Task goal: Give the data again exactly as it appears, excluding any pictures.

Data entries:
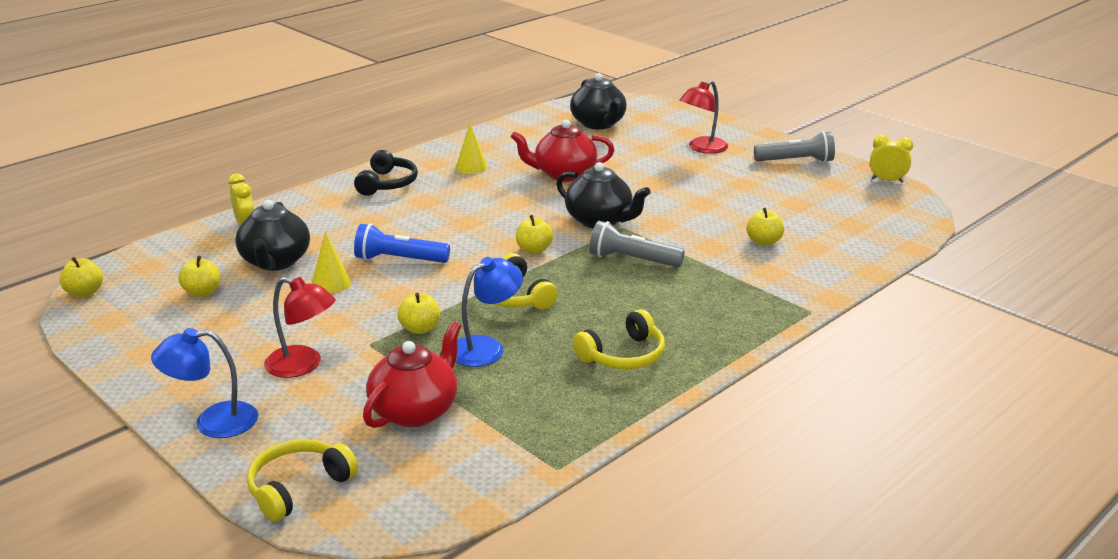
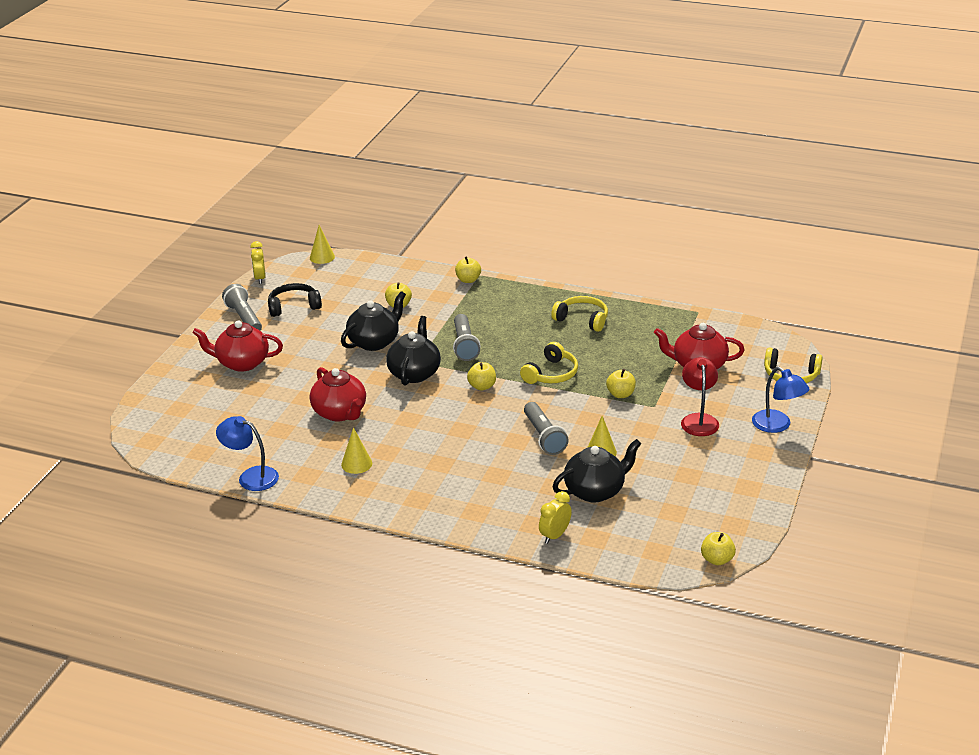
camera: 115 degrees left, 5 degrees up
(202, 292) = (664, 503): yellow apple -> yellow apple (468, 280)
(387, 184) = (422, 495): black headphones -> black headphones (293, 306)
(399, 260) = (544, 437): blue flashlight -> grey flashlight
(486, 347) = (617, 364): blue lamp -> blue lamp (251, 476)
(598, 124) = (212, 428): black teapot -> black teapot (374, 342)
(702, 148) = (242, 363): red lamp -> red teapot
(926, 221) = (322, 257): none -> yellow cone

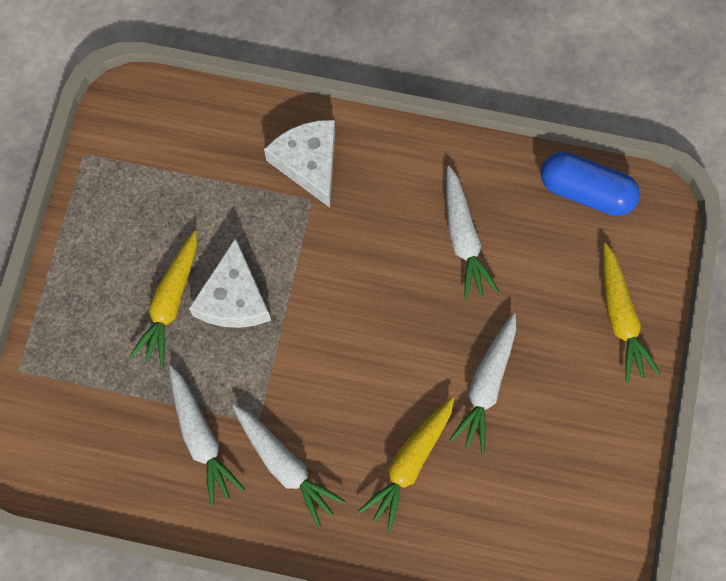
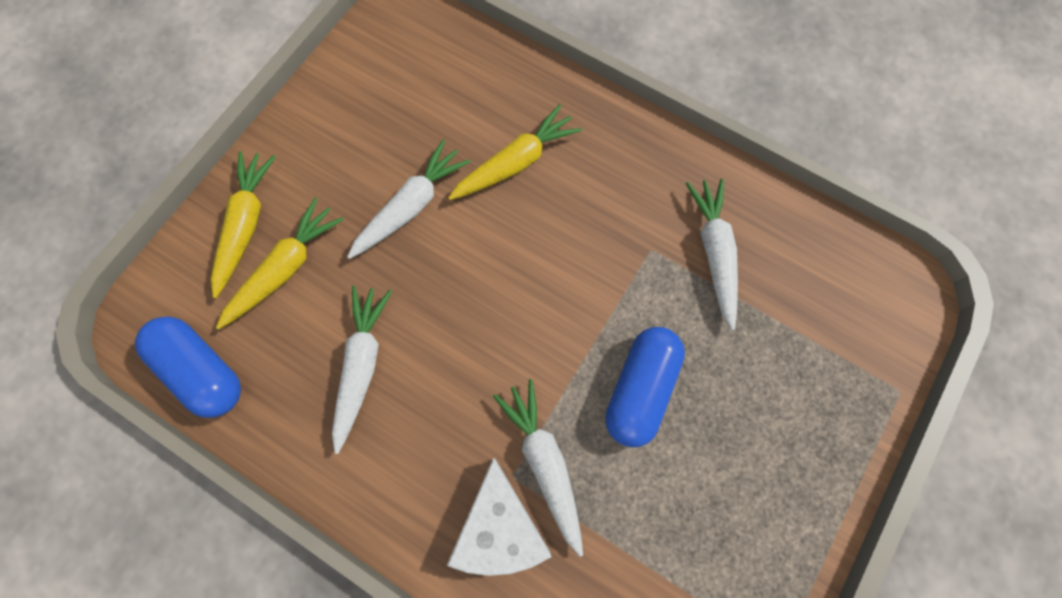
camera: 160 degrees left, 0 degrees up
(170, 303) = (713, 409): yellow carrot -> yellow carrot (285, 268)
(233, 298) = (640, 389): white cheese -> blue capsule
(285, 465) = (637, 200): white carrot -> white carrot (544, 463)

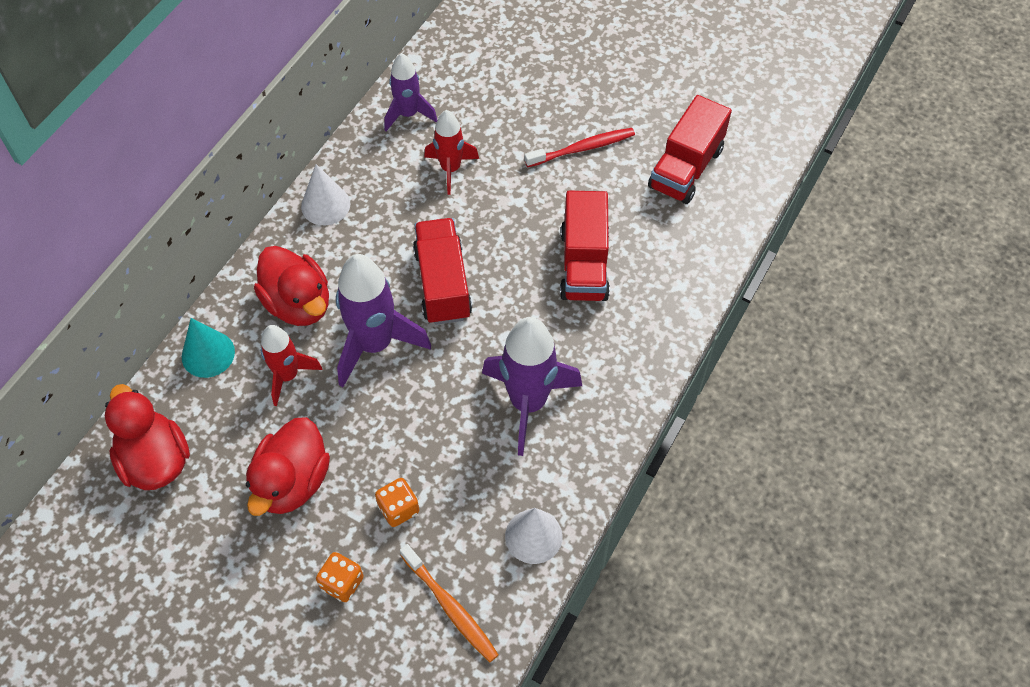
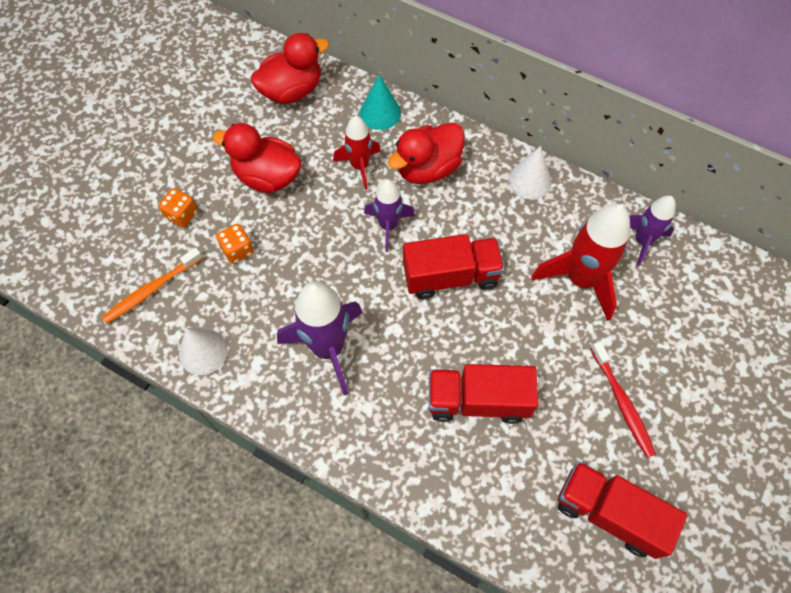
camera: 90 degrees right, 5 degrees up
(375, 344) = (388, 226): purple rocket -> purple rocket, size x0.61
(451, 169) = (580, 279): red rocket -> red rocket, size x1.65

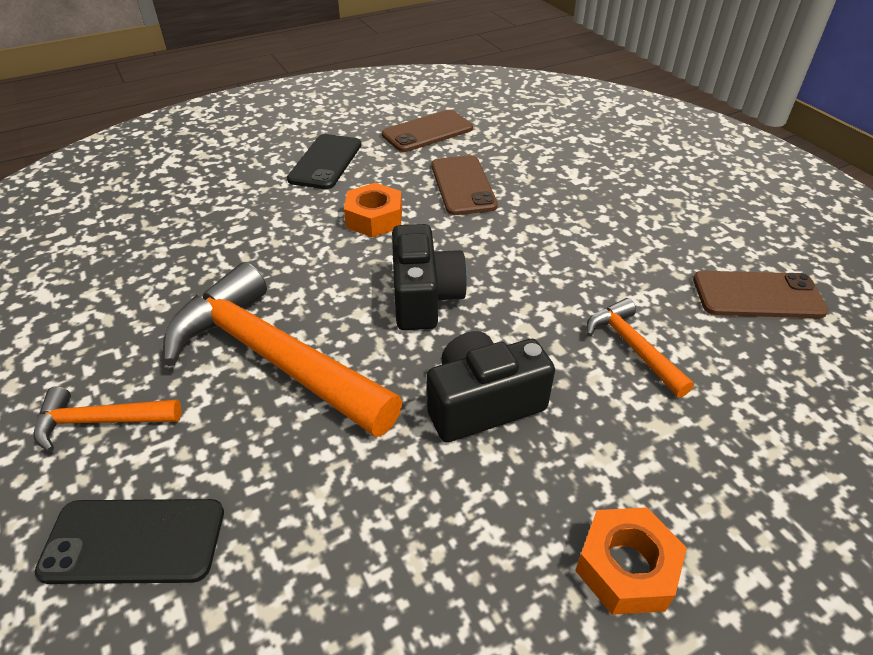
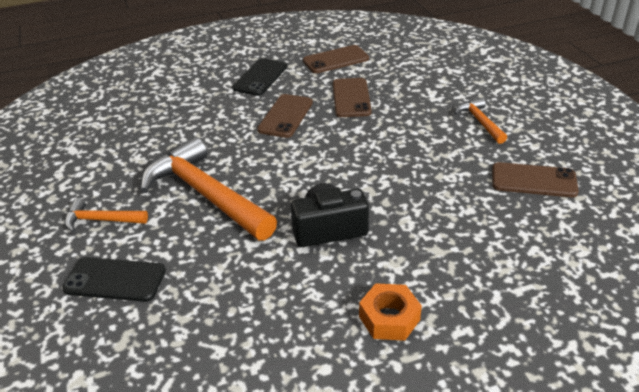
camera: 10 degrees right, 5 degrees down
(374, 218) = (285, 116): orange nut -> brown phone
(424, 297) = (307, 166): black camera -> none
(633, 347) = (435, 205): orange hammer -> orange hammer (480, 122)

Solution:
camera: 115 degrees left, 5 degrees up
(202, 292) = (664, 503): yellow apple -> yellow apple (468, 280)
(387, 184) = (422, 495): black headphones -> black headphones (293, 306)
(399, 260) = (544, 437): blue flashlight -> grey flashlight
(486, 347) = (617, 364): blue lamp -> blue lamp (251, 476)
(598, 124) = (212, 428): black teapot -> black teapot (374, 342)
(702, 148) = (242, 363): red lamp -> red teapot
(926, 221) = (322, 257): none -> yellow cone

camera: 160 degrees left, 0 degrees up
(170, 303) = (713, 409): yellow carrot -> yellow carrot (285, 268)
(233, 298) = (640, 389): white cheese -> blue capsule
(285, 465) = (637, 200): white carrot -> white carrot (544, 463)

camera: 90 degrees right, 5 degrees up
(375, 344) = (388, 226): purple rocket -> purple rocket, size x0.61
(451, 169) = (580, 279): red rocket -> red rocket, size x1.65

camera: 10 degrees right, 5 degrees down
(374, 218) = (285, 116): orange nut -> brown phone
(424, 297) = (307, 166): black camera -> none
(633, 347) = (435, 205): orange hammer -> orange hammer (480, 122)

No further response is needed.